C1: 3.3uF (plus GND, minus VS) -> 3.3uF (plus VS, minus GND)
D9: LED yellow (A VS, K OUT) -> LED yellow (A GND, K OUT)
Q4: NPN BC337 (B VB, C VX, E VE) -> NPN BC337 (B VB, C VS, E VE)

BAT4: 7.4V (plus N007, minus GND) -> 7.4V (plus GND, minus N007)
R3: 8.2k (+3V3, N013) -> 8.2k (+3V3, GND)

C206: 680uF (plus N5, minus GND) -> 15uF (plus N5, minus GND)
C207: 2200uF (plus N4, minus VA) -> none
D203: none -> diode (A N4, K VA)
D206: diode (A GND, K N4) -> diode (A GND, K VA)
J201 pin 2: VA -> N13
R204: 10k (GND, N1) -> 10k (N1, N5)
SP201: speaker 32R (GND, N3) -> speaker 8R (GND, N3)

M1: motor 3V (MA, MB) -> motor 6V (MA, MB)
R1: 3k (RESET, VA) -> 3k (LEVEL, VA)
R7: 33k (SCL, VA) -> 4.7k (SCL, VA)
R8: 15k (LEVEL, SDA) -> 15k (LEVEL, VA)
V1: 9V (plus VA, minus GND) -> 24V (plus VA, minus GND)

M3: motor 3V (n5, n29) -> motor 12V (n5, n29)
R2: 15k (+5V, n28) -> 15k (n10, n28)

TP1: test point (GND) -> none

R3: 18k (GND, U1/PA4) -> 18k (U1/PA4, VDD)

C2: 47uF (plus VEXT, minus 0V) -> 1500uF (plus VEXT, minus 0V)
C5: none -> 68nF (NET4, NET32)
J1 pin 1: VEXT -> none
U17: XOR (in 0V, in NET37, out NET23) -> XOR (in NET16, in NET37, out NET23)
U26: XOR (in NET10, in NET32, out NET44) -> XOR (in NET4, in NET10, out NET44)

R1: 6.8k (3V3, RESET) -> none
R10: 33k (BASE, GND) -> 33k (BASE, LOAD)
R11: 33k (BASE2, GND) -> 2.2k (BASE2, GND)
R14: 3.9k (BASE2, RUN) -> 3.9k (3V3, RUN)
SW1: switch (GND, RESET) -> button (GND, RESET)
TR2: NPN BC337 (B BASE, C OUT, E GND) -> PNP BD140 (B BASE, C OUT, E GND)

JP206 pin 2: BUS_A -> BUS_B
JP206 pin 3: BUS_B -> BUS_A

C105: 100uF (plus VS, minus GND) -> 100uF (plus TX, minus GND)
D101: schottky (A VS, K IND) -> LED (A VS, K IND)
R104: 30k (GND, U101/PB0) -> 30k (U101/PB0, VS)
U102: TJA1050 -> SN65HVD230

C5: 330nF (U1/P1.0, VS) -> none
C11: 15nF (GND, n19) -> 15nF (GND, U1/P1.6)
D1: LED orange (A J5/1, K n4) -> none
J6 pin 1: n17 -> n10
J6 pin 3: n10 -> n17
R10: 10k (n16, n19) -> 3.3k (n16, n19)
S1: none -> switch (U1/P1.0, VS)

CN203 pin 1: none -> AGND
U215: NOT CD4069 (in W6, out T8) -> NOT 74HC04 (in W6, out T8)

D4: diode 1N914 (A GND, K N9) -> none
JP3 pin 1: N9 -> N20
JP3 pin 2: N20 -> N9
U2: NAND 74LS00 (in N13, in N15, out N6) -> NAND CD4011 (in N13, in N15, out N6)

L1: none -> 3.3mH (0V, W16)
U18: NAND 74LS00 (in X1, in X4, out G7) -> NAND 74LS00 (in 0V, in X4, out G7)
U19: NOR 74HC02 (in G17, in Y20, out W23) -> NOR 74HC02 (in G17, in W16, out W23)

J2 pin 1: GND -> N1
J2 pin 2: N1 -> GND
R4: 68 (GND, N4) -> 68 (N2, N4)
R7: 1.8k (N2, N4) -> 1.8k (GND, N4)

> **TASK DESCRIPTION**:
Start at the first line of the material. Reproduce every line exactly, ending with the line that holds "R3: 8.2k (+3V3, N013) -> 8.2k (+3V3, GND)".

> **EXPECTED ANSWER**:
C1: 3.3uF (plus GND, minus VS) -> 3.3uF (plus VS, minus GND)
D9: LED yellow (A VS, K OUT) -> LED yellow (A GND, K OUT)
Q4: NPN BC337 (B VB, C VX, E VE) -> NPN BC337 (B VB, C VS, E VE)

BAT4: 7.4V (plus N007, minus GND) -> 7.4V (plus GND, minus N007)
R3: 8.2k (+3V3, N013) -> 8.2k (+3V3, GND)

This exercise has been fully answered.